_Problem_
Could you set down the lines from the first line of the entries below through the line with "serce (czarny) <429,361>", exactly and with no pictures?

_Supplied material_
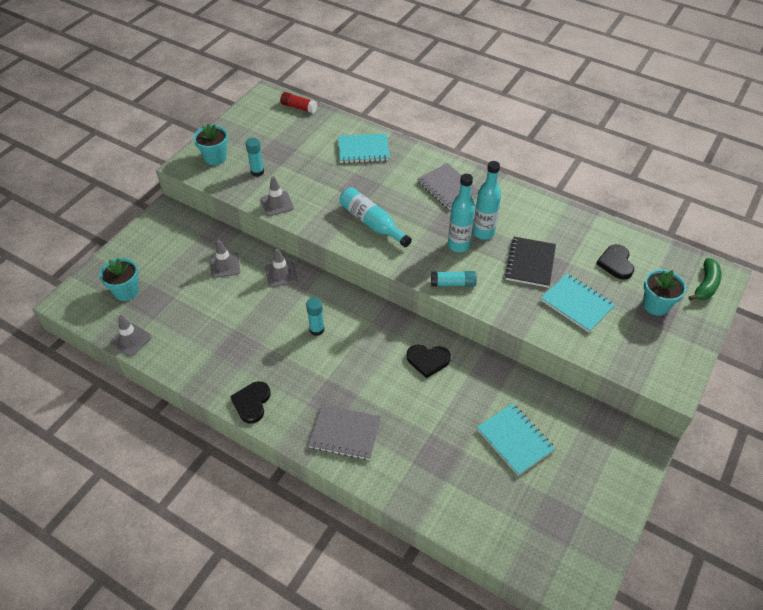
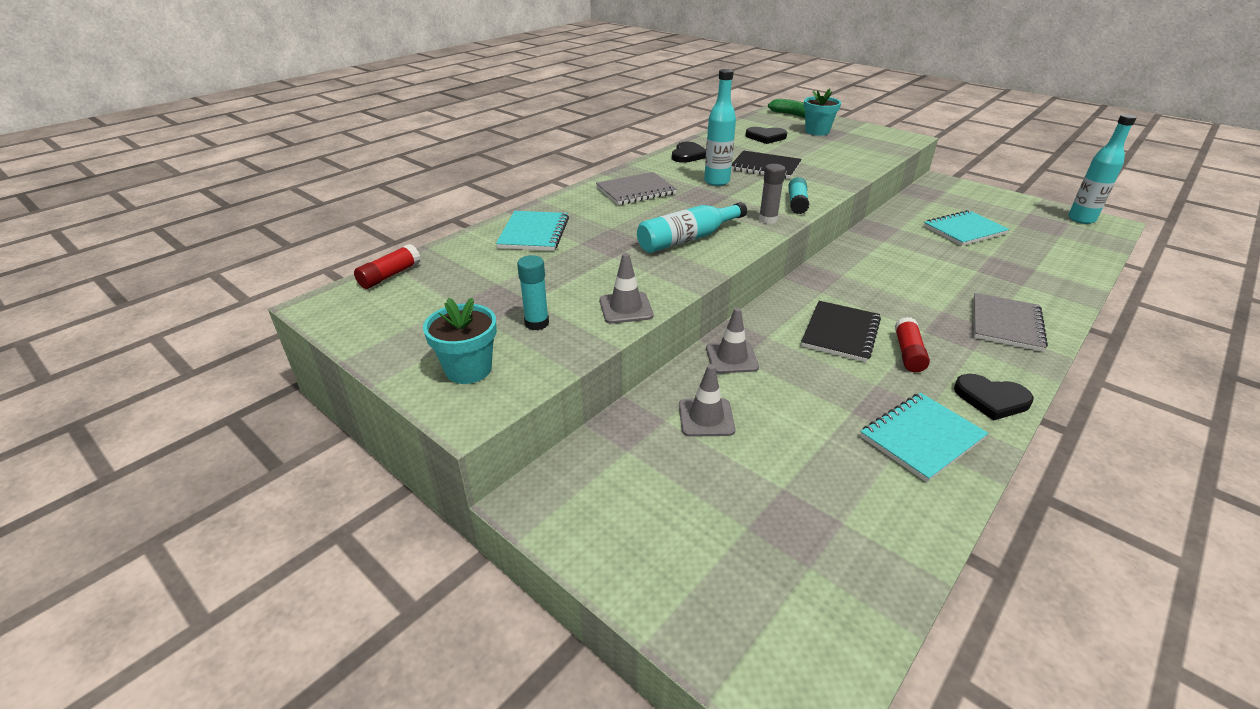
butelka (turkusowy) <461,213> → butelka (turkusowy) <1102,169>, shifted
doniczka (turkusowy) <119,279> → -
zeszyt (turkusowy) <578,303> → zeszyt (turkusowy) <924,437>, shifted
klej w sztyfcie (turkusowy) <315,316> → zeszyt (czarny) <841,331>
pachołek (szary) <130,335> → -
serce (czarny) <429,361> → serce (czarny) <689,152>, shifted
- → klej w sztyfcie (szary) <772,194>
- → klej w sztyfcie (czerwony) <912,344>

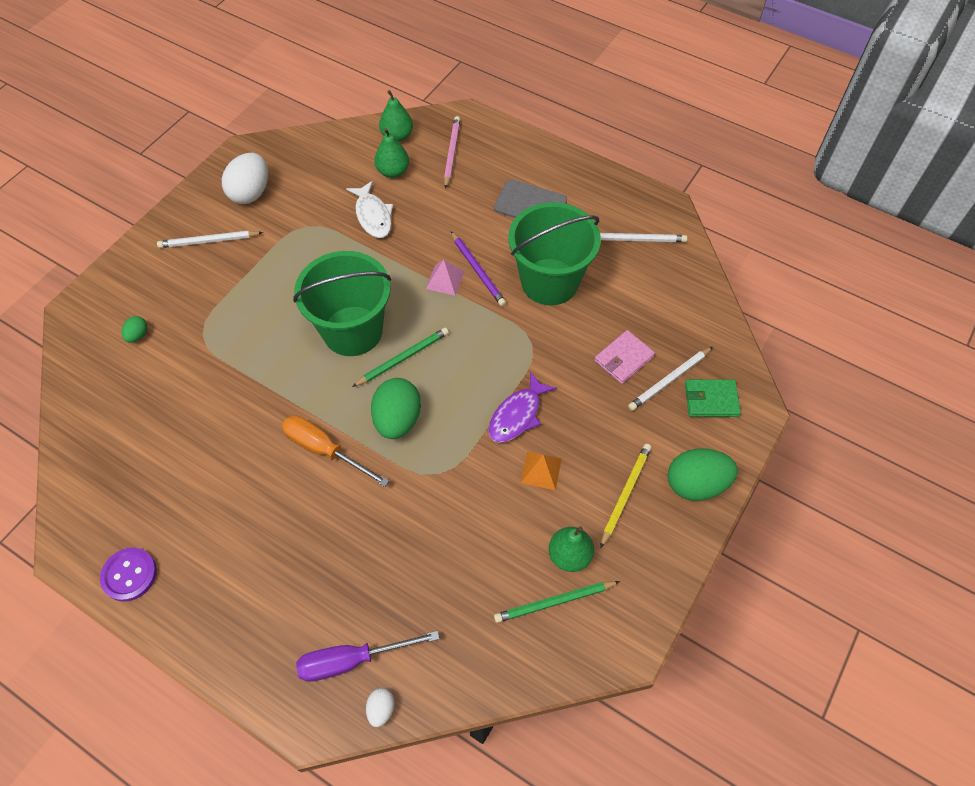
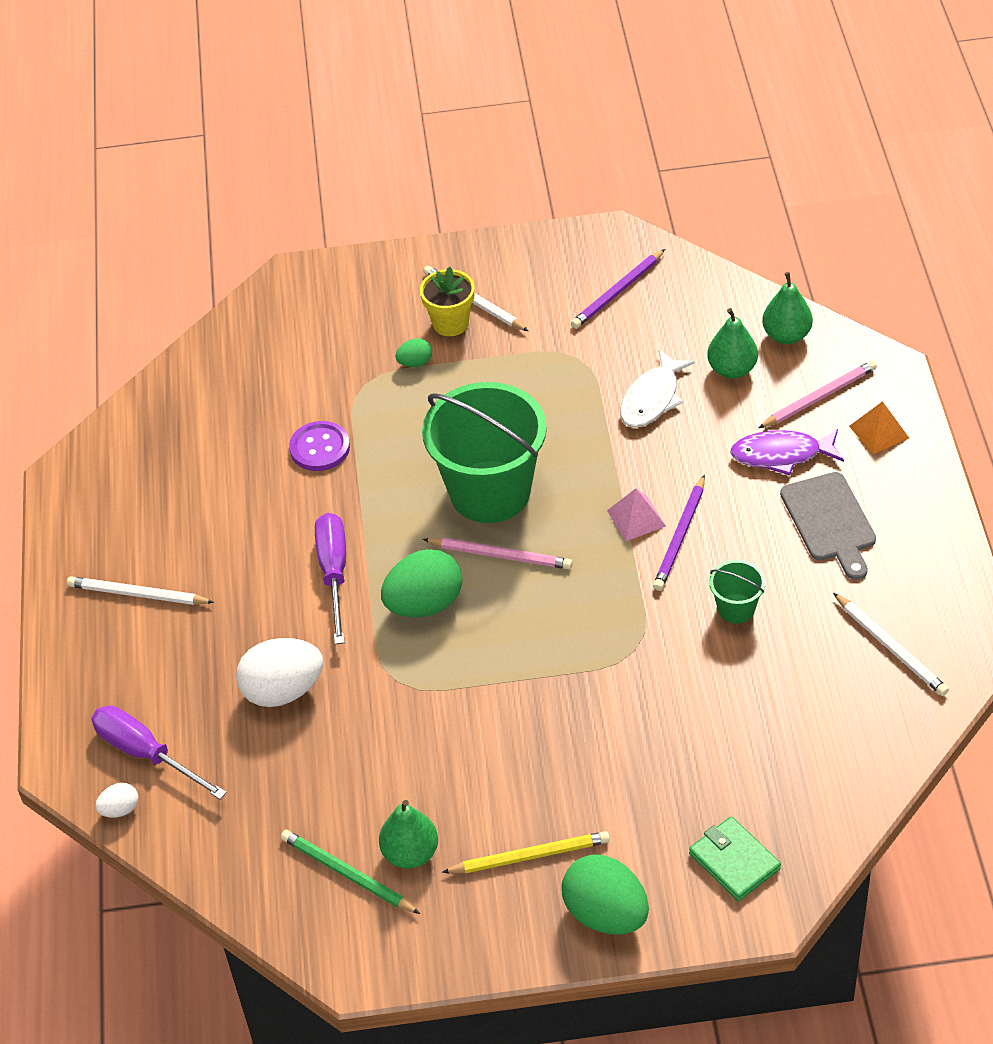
jajko (biały) <245,178> → jajko (biały) <279,672>, shifted
wiadro (zielony) <554,253> → wiadro (zielony) <737,592>, x0.44
jajko (zielony) <134,329> → jajko (zielony) <413,353>, shifted
ołówek (zielony) <400,357> → ołówek (różowy) <497,553>
portfel (różowy) <624,357> → -
ołówek (biały) <670,379> → ołówek (biały) <140,590>, shifted
ryba (fioletowy) <522,407> → ryba (fioletowy) <787,452>, shifted
śrubokręt (pomarańczowy) <335,451> → śrubokręt (fioletowy) <330,578>
piramida (pomarańczowy) <541,471> → piramida (pomarańczowy) <879,427>, shifted
guzik (fioletowy) <128,574> → guzik (fioletowy) <319,446>, shifted
- → ołówek (fioletowy) <618,289>
- → doniczka (żółty) <447,301>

_Result of this task_
butelka (turkusowy) <461,213> → butelka (turkusowy) <1102,169>, shifted
doniczka (turkusowy) <119,279> → -
zeszyt (turkusowy) <578,303> → zeszyt (turkusowy) <924,437>, shifted
klej w sztyfcie (turkusowy) <315,316> → zeszyt (czarny) <841,331>
pachołek (szary) <130,335> → -
serce (czarny) <429,361> → serce (czarny) <689,152>, shifted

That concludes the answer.